— What you are asked to do —
Please write out every line of the material, leaving out any picture.

— Raw data —
%%
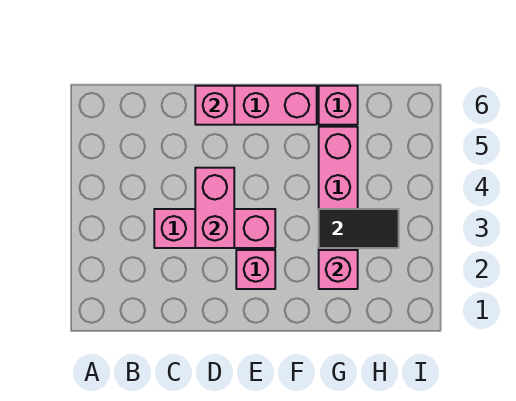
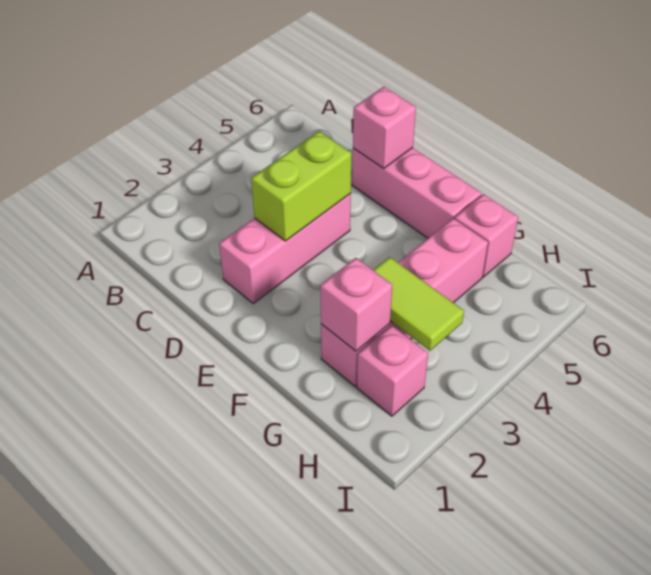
pink brick C3:E3 level 1 -> pink brick D2:D4 level 1
pink brick D3:D4 level 2 -> lime brick D3:D4 level 2
pink brick E2 level 1 -> pink brick H2 level 1
black tile G3:H3 level 2 -> lime tile G3:H3 level 2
%%
— Solved problem —
pink brick C3:E3 level 1 -> pink brick D2:D4 level 1
pink brick D3:D4 level 2 -> lime brick D3:D4 level 2
pink brick E2 level 1 -> pink brick H2 level 1
black tile G3:H3 level 2 -> lime tile G3:H3 level 2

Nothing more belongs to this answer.